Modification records

┏━━

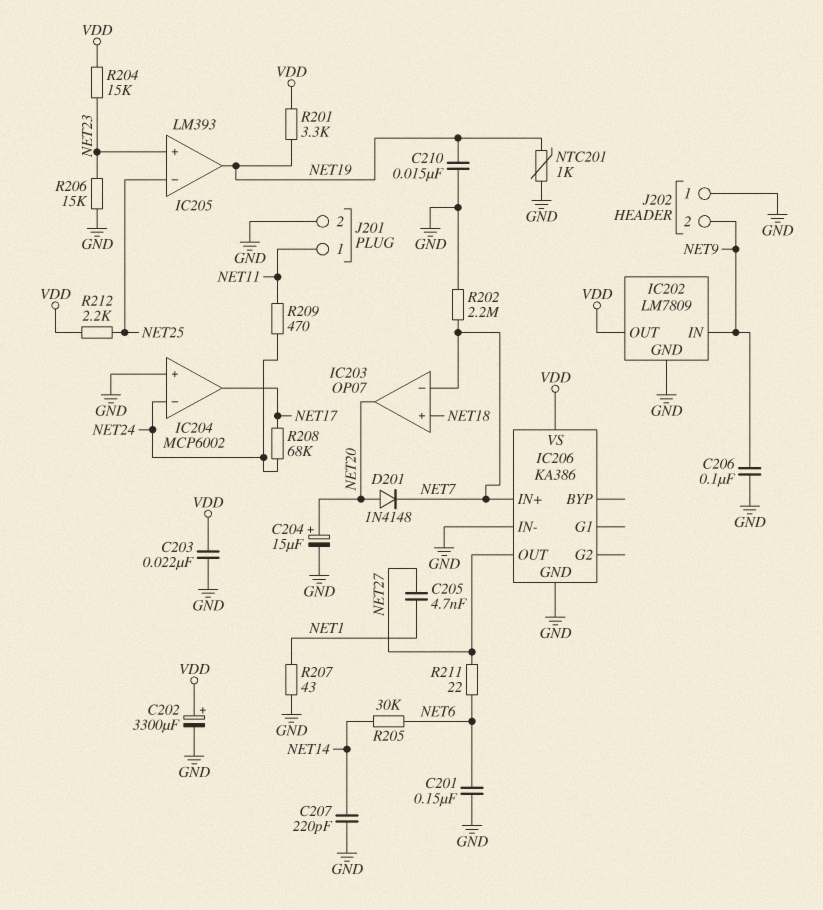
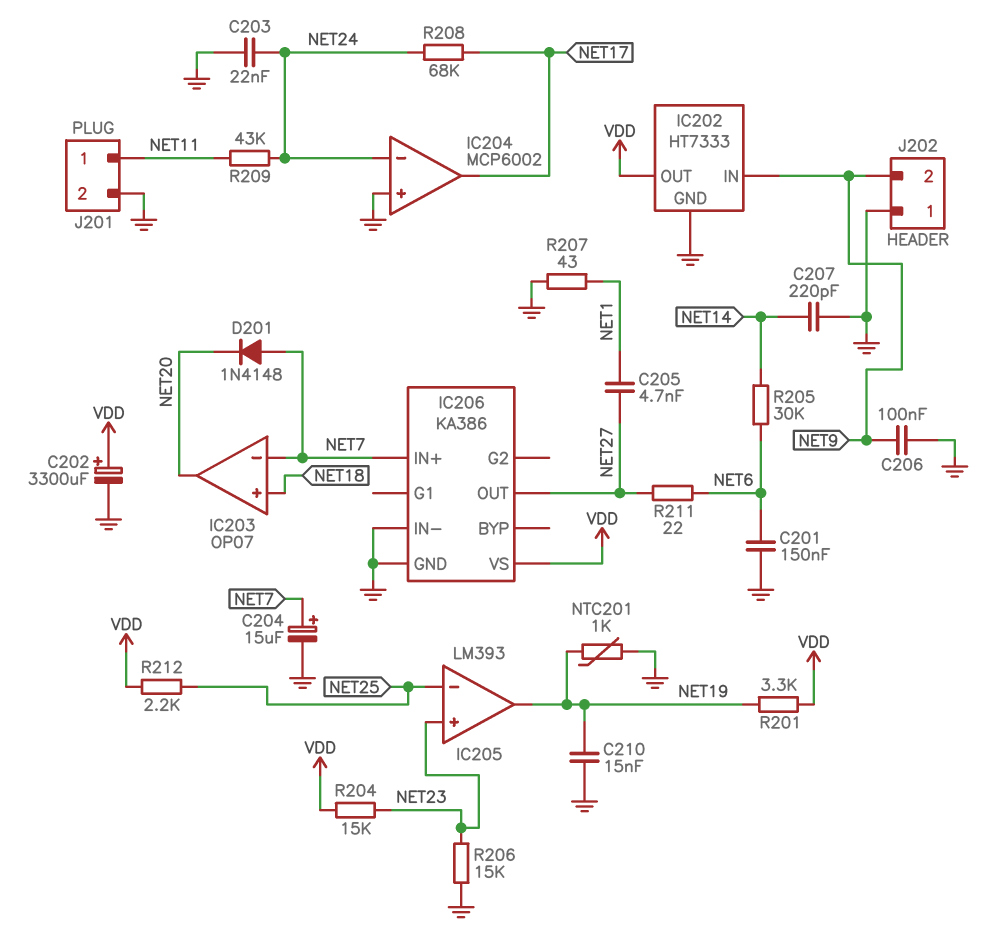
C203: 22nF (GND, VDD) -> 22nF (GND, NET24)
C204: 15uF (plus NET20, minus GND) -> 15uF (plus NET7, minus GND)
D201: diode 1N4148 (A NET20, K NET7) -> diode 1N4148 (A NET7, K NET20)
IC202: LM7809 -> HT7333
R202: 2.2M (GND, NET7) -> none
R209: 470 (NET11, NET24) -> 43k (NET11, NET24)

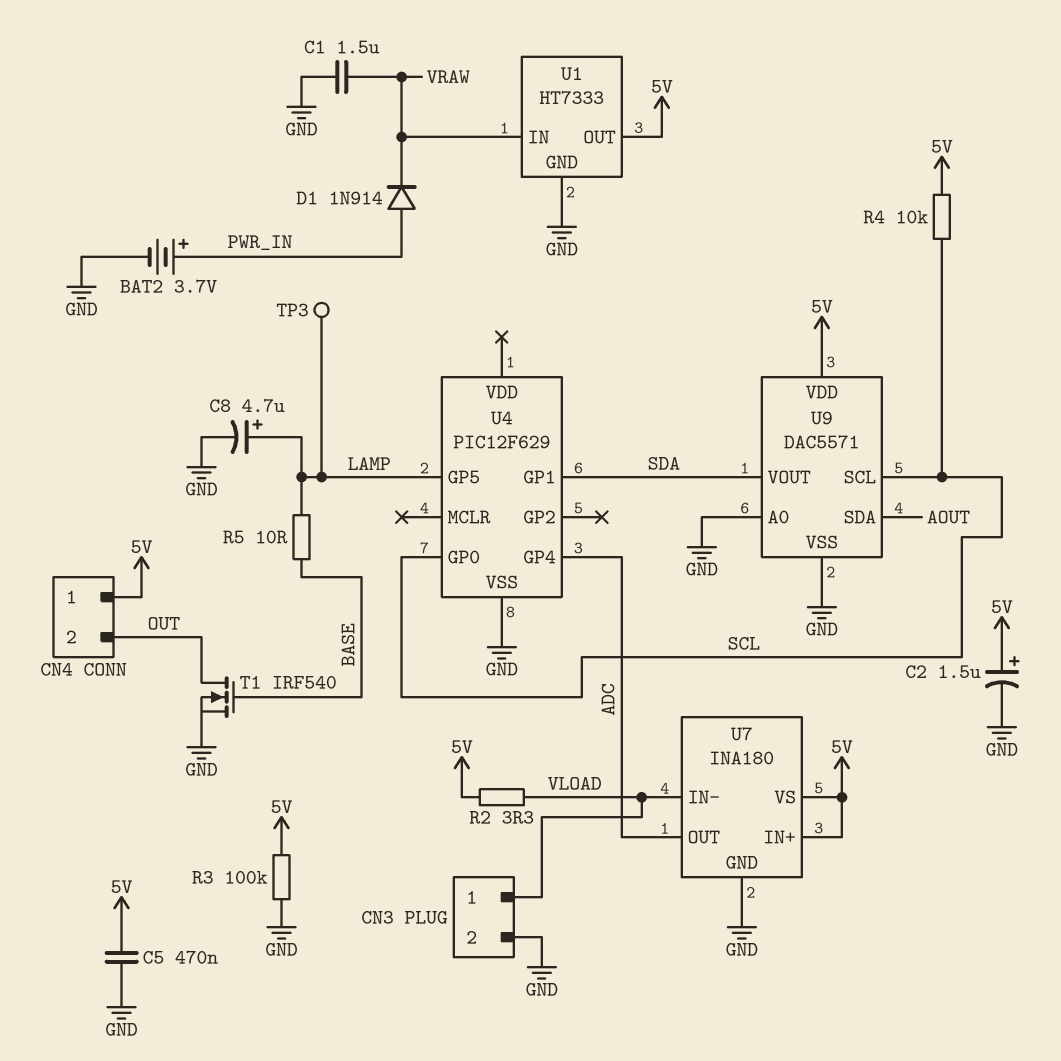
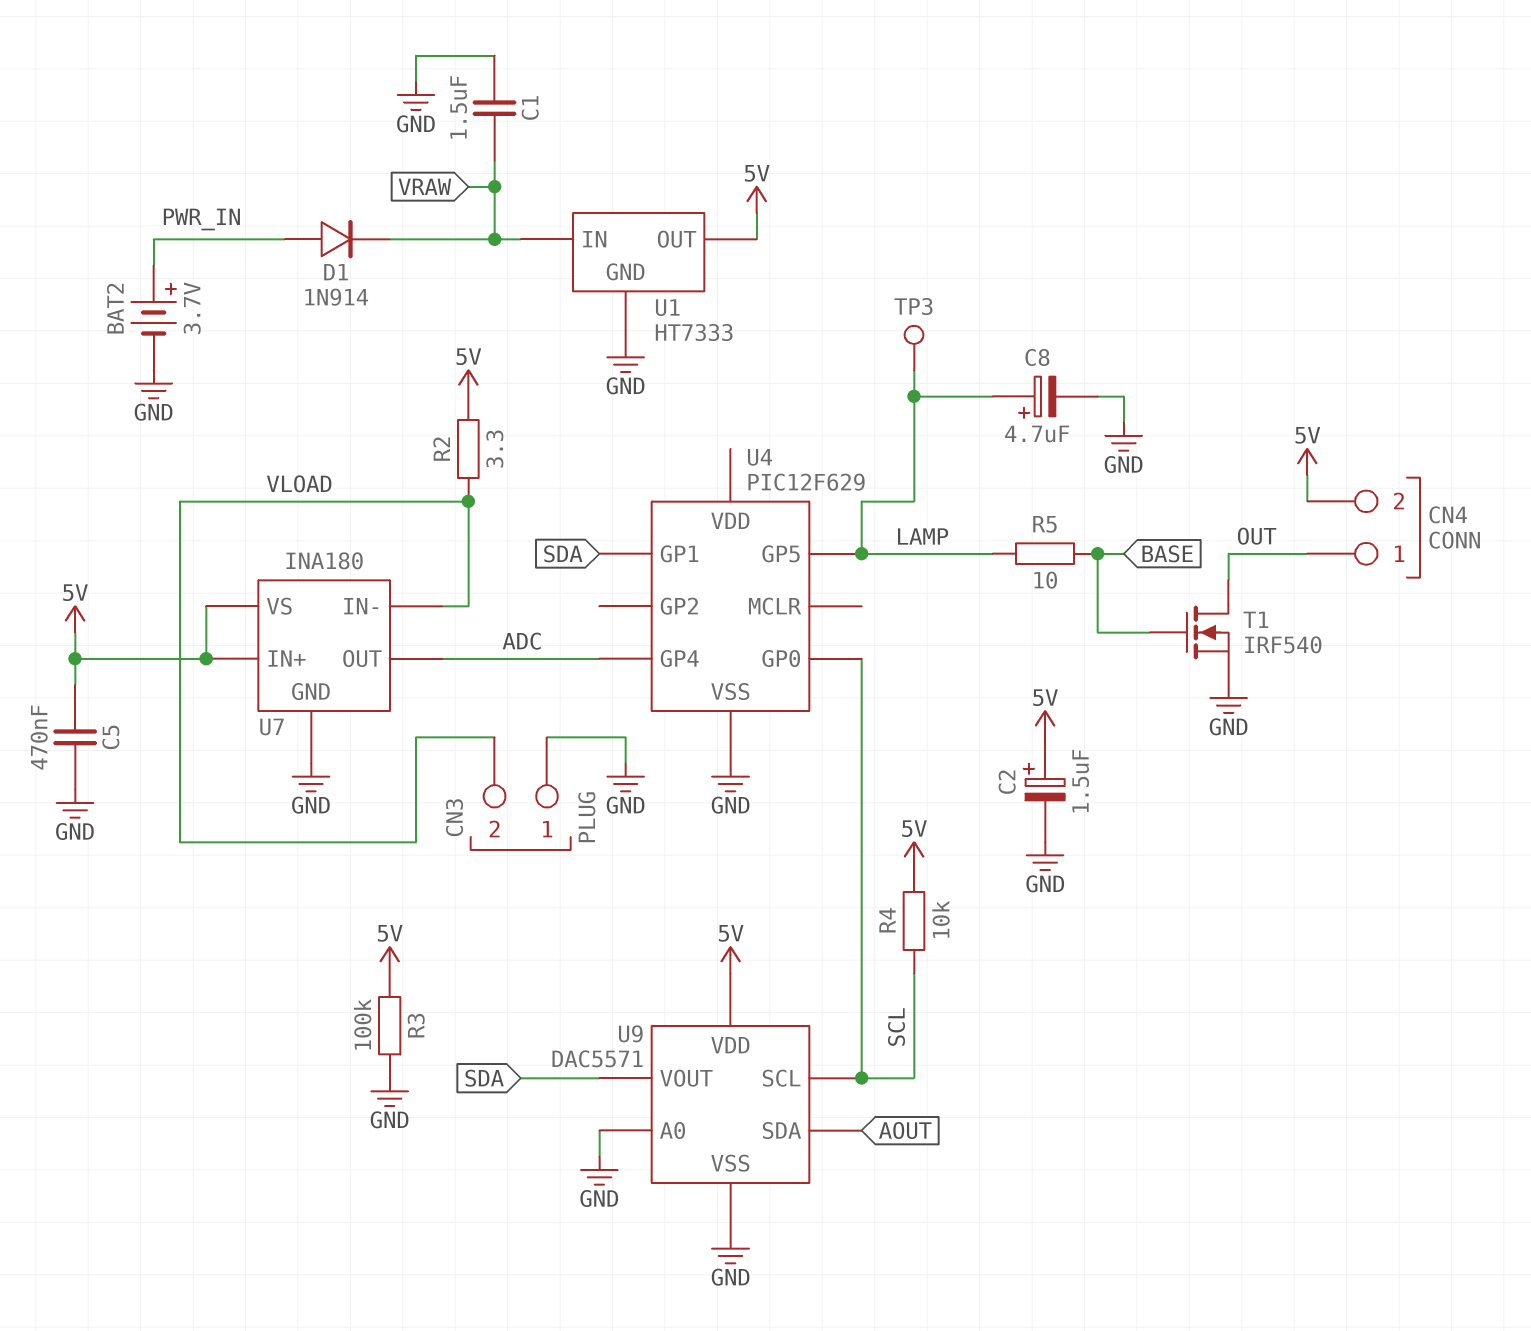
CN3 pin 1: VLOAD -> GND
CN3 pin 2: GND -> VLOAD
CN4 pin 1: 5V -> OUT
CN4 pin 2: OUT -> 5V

┗━━
┏━━

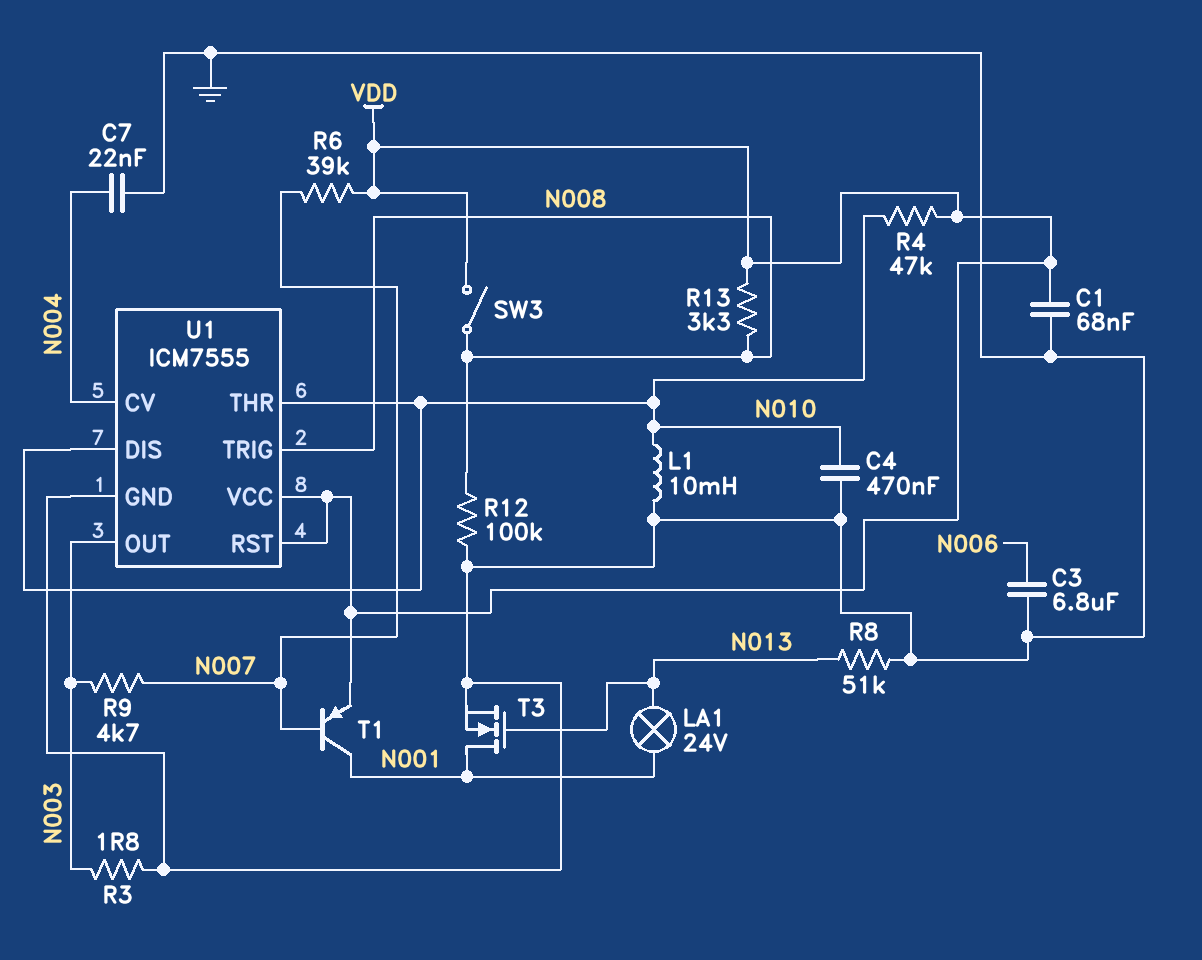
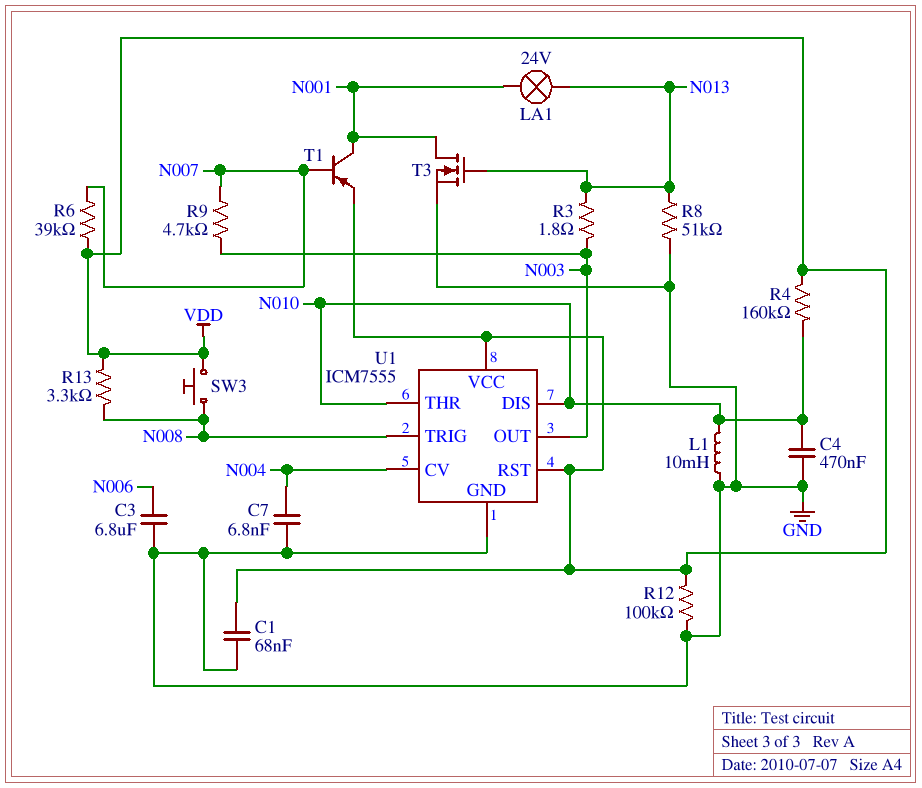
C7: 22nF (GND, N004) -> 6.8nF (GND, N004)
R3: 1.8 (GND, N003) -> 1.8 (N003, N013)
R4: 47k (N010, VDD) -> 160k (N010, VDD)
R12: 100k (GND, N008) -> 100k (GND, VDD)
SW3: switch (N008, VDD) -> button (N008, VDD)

┗━━
┏━━

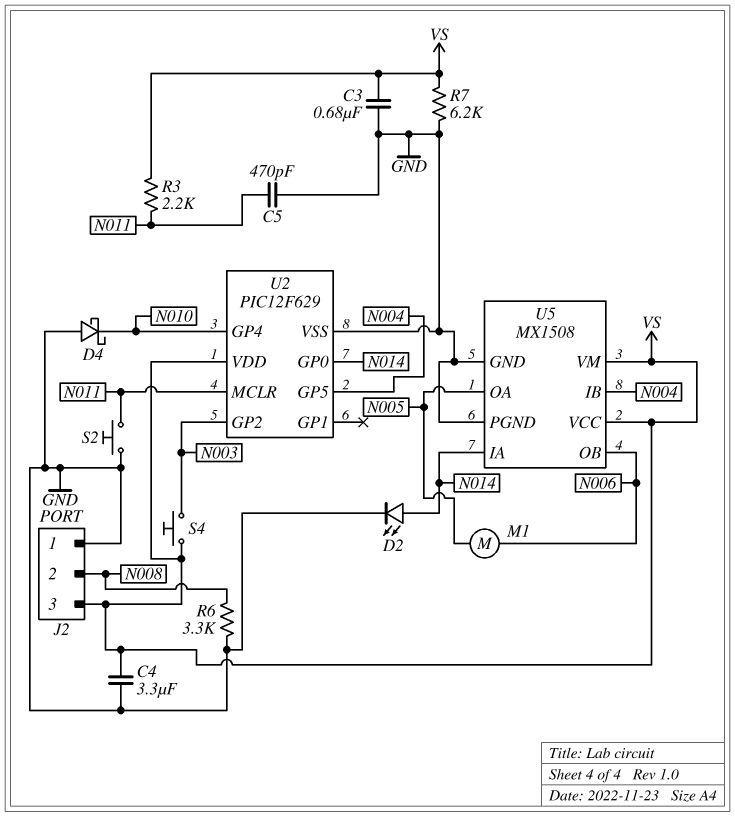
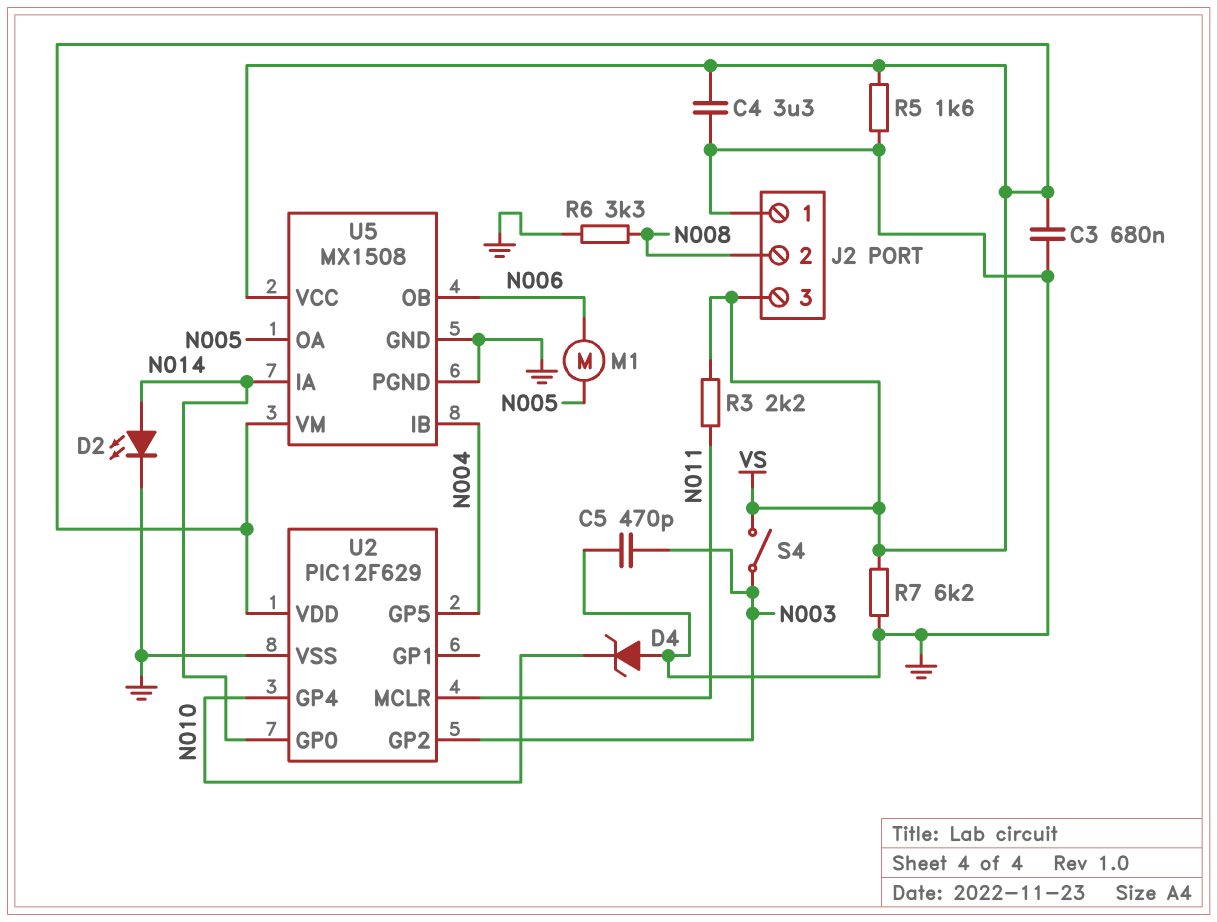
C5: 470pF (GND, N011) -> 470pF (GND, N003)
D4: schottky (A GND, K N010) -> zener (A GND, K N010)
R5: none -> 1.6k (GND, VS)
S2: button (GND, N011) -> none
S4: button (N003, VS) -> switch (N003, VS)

┗━━

● **Exercise instructions**:
Your answer must be a single number: the count of lines in the data that contain the string "VLOAD".

● **Exercise output**:
2